INFORMATION SUPPLIED –
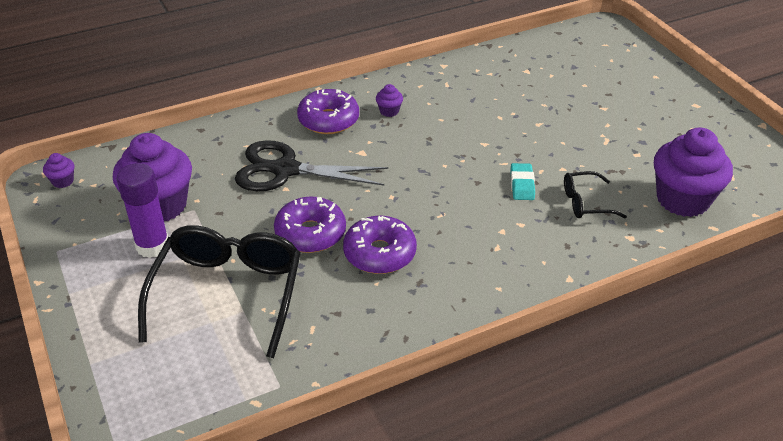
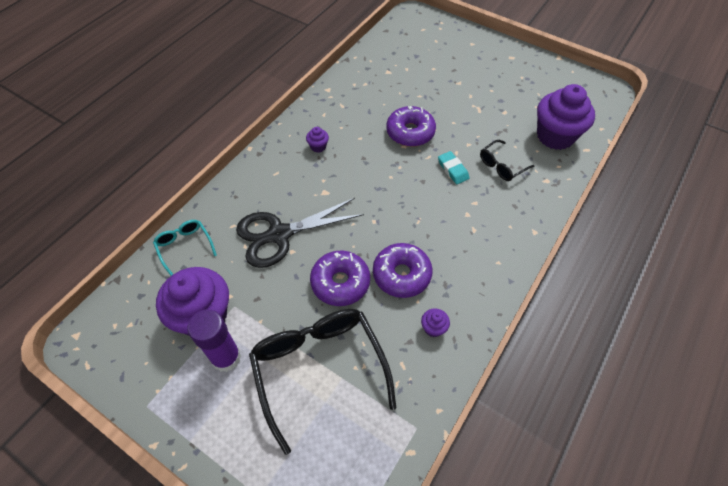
camera: 30 degrees left, 15 degrees up
(63, 181) = (99, 335): purple cupcake -> purple cupcake (433, 328)
(189, 145) = (184, 246): none -> turquoise glasses
(328, 120) = (279, 174): purple donut -> purple donut (410, 132)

TASK TO CARRY OUT – Print the material again, unchanged, without its pictures.

SOLUTION TO THE EXERCISE –
camera: 30 degrees left, 15 degrees up
(63, 181) = (99, 335): purple cupcake -> purple cupcake (433, 328)
(189, 145) = (184, 246): none -> turquoise glasses
(328, 120) = (279, 174): purple donut -> purple donut (410, 132)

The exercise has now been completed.